WORK INSTRUCTIONS: All of the entries must be reproduced exactly, with no images carried over.

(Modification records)
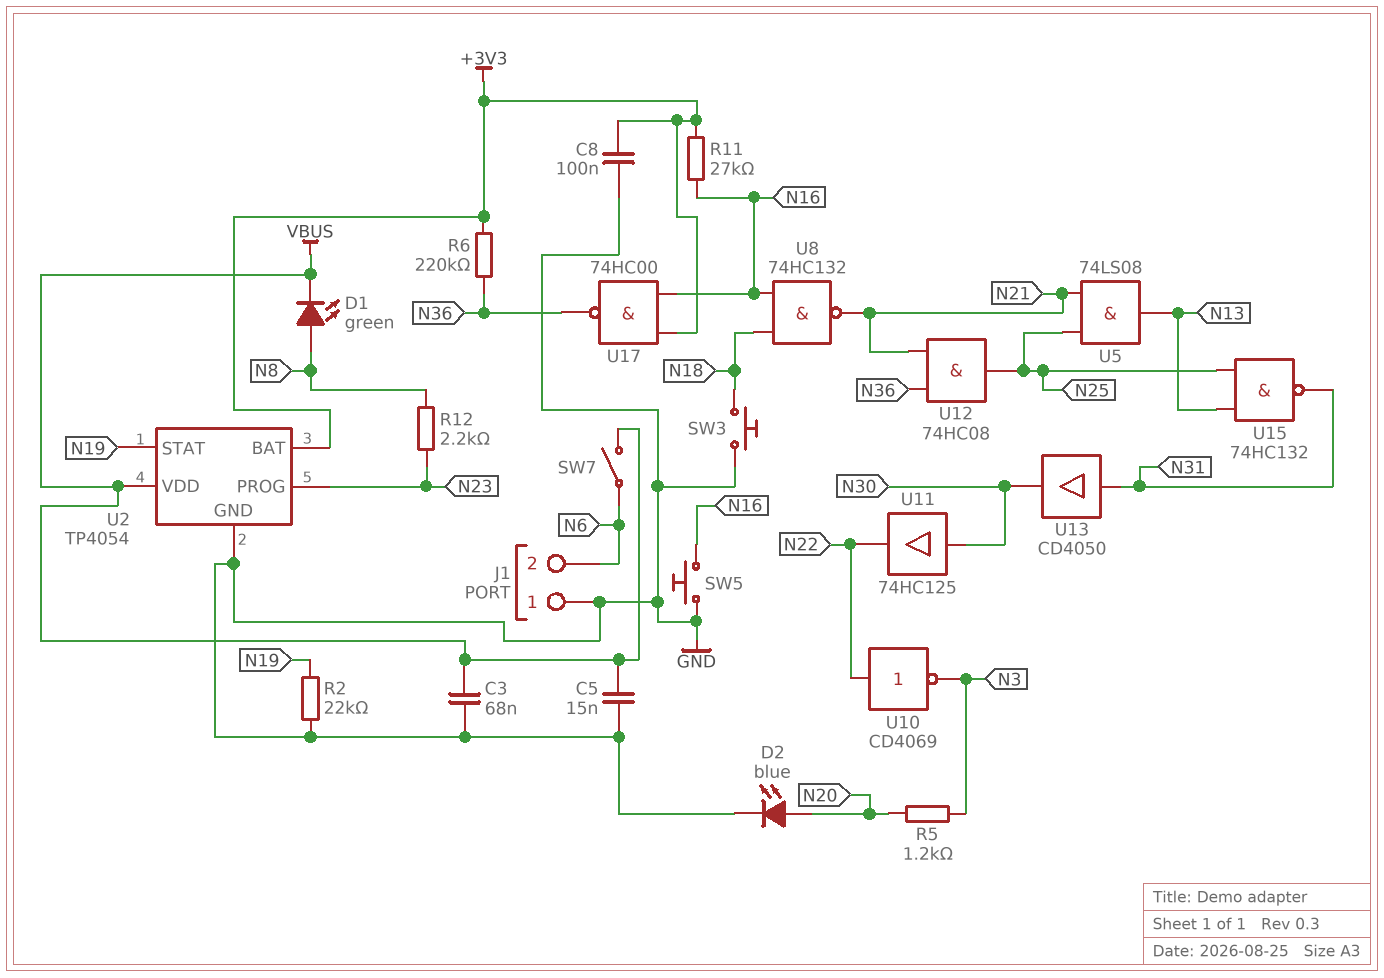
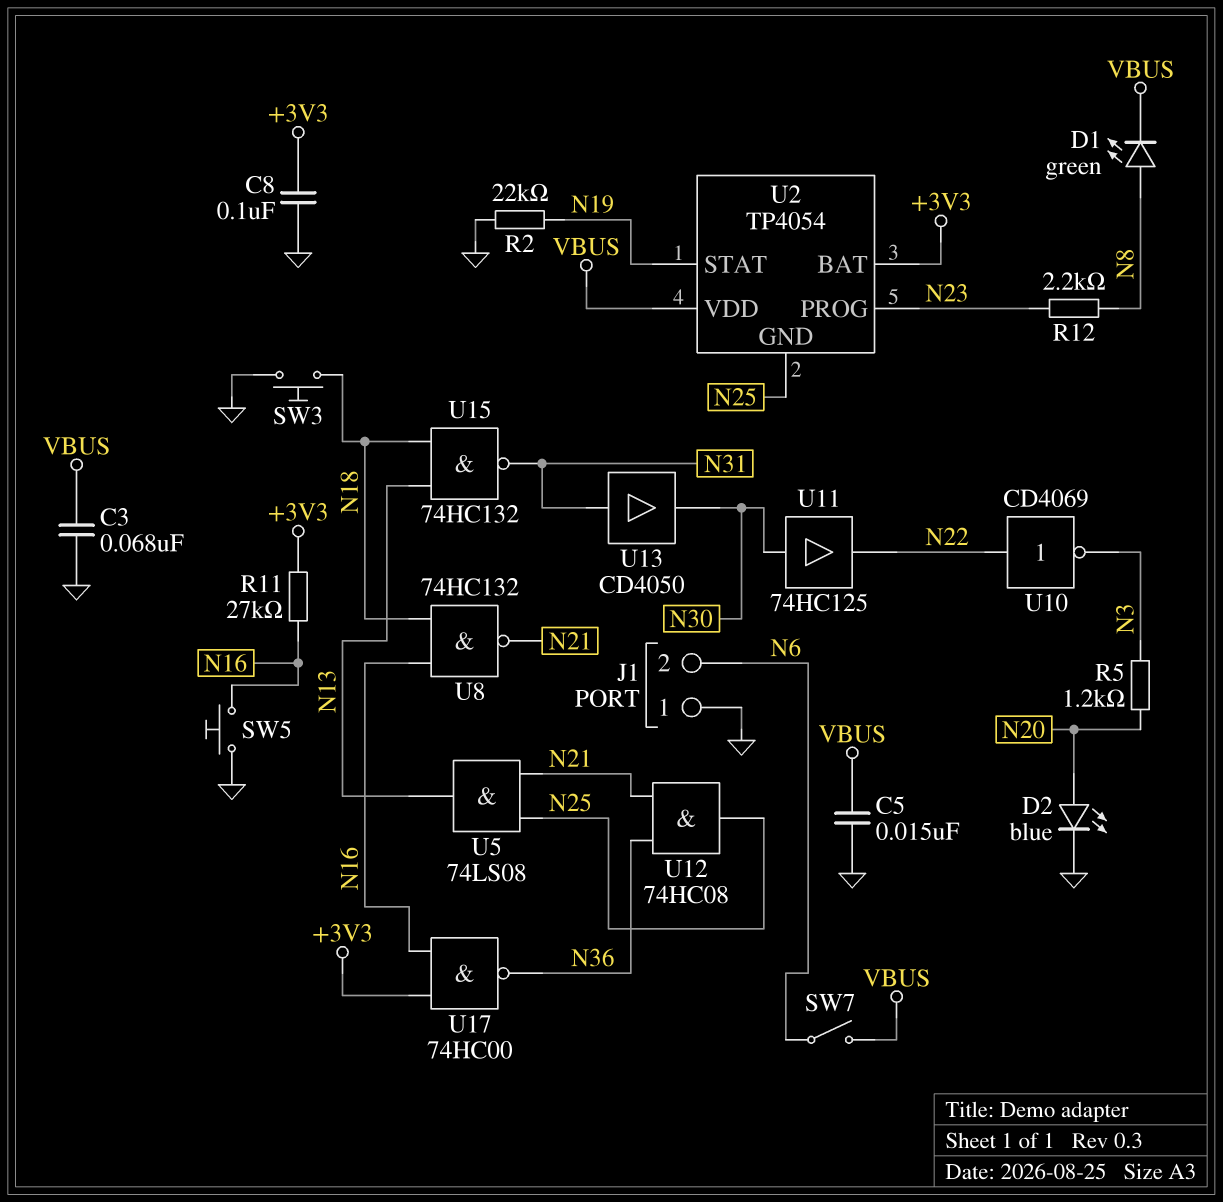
R6: 220k (+3V3, N36) -> none
U2 pin GND: GND -> N25
U15: NAND 74HC132 (in N13, in N25, out N31) -> NAND 74HC132 (in N13, in N18, out N31)

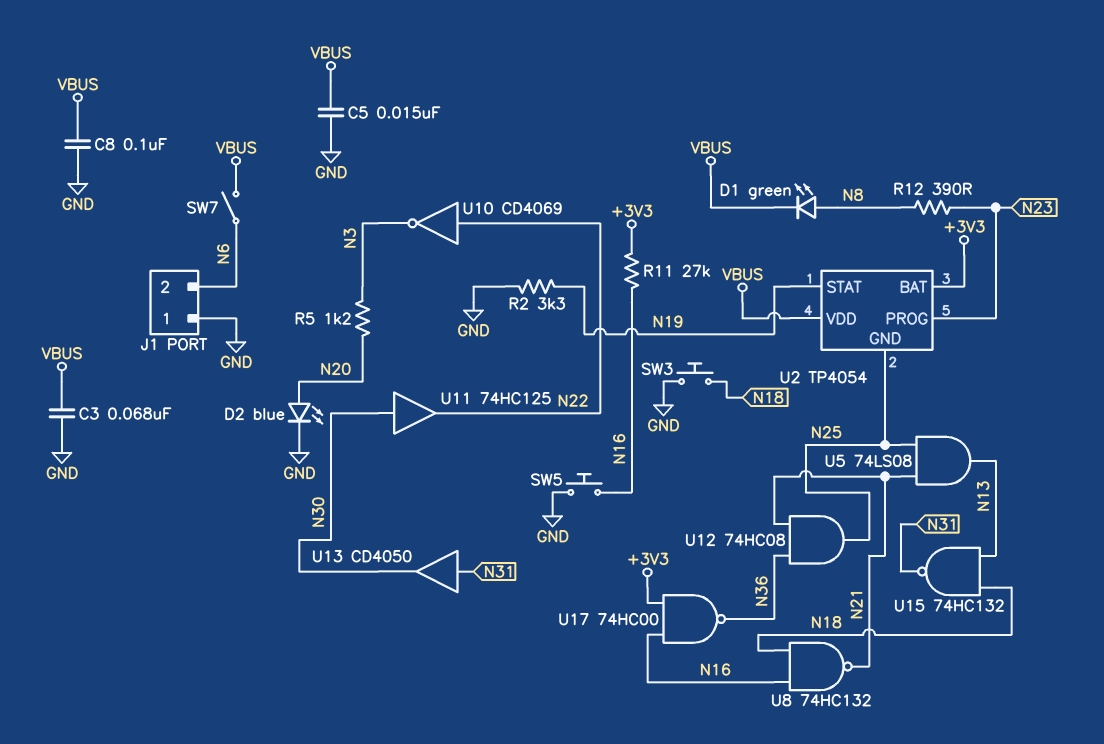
C8: 100nF (+3V3, GND) -> 100nF (GND, VBUS)
R2: 22k (GND, N19) -> 3.3k (GND, N19)
R12: 2.2k (N8, N23) -> 390 (N8, N23)

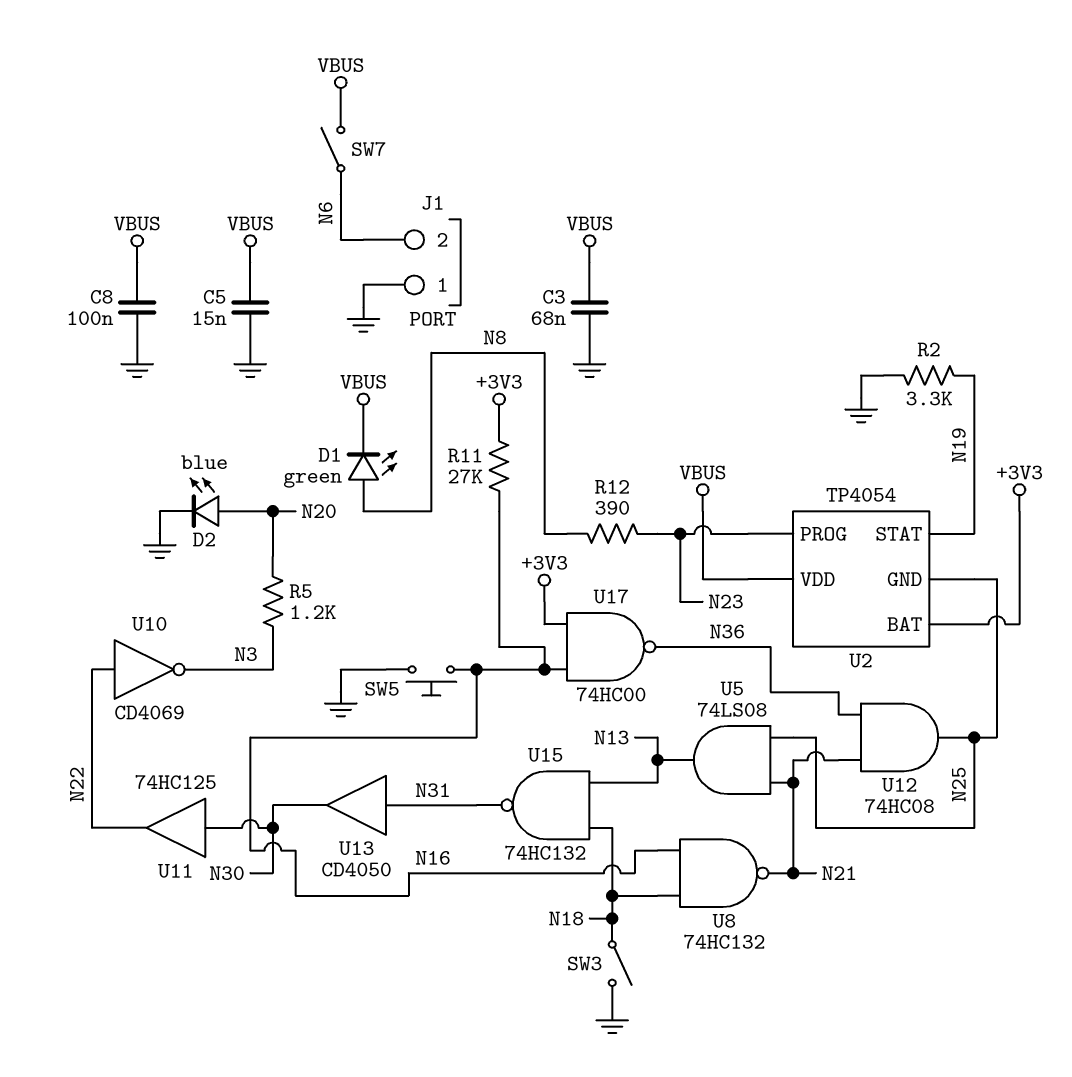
SW3: button (GND, N18) -> switch (GND, N18)

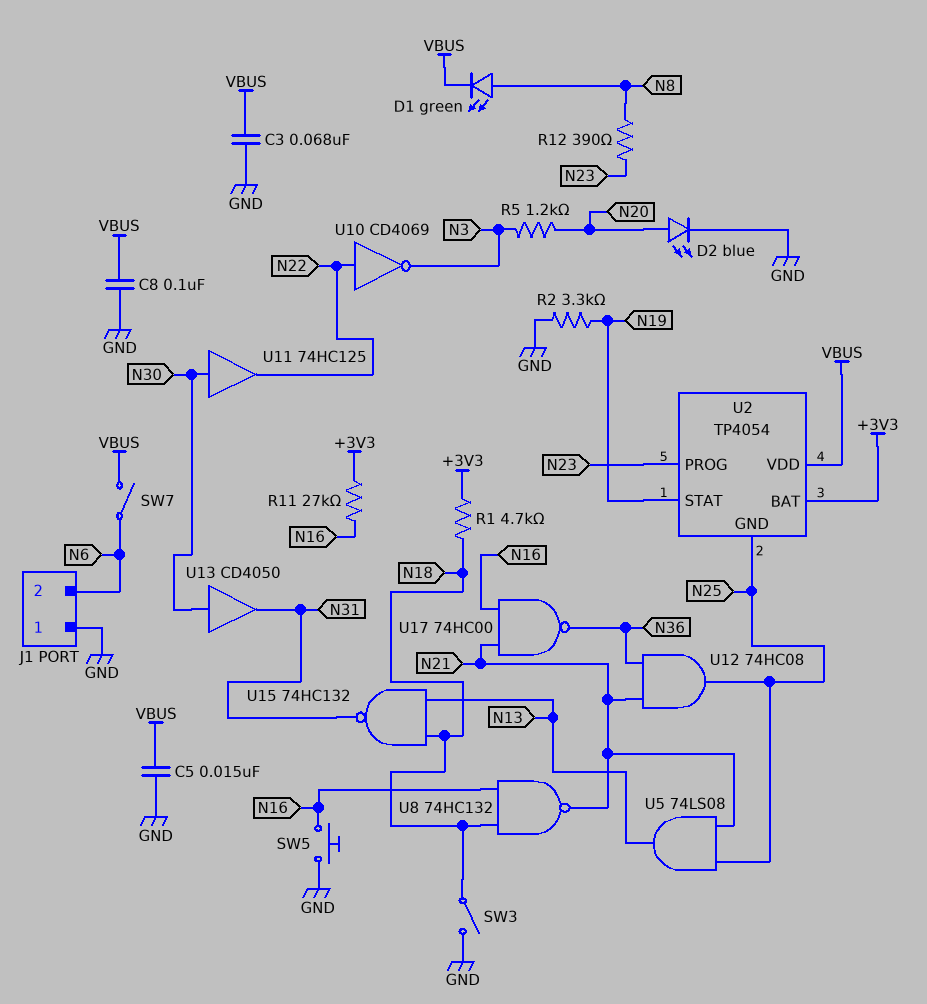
R1: none -> 4.7k (+3V3, N18)
U13: buffer CD4050 (in N31, out N30) -> buffer CD4050 (in N30, out N31)
U17: NAND 74HC00 (in +3V3, in N16, out N36) -> NAND 74HC00 (in N16, in N21, out N36)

SOLUTION TO THIS EXERCISE:
R6: 220k (+3V3, N36) -> none
U2 pin GND: GND -> N25
U15: NAND 74HC132 (in N13, in N25, out N31) -> NAND 74HC132 (in N13, in N18, out N31)

C8: 100nF (+3V3, GND) -> 100nF (GND, VBUS)
R2: 22k (GND, N19) -> 3.3k (GND, N19)
R12: 2.2k (N8, N23) -> 390 (N8, N23)

SW3: button (GND, N18) -> switch (GND, N18)

R1: none -> 4.7k (+3V3, N18)
U13: buffer CD4050 (in N31, out N30) -> buffer CD4050 (in N30, out N31)
U17: NAND 74HC00 (in +3V3, in N16, out N36) -> NAND 74HC00 (in N16, in N21, out N36)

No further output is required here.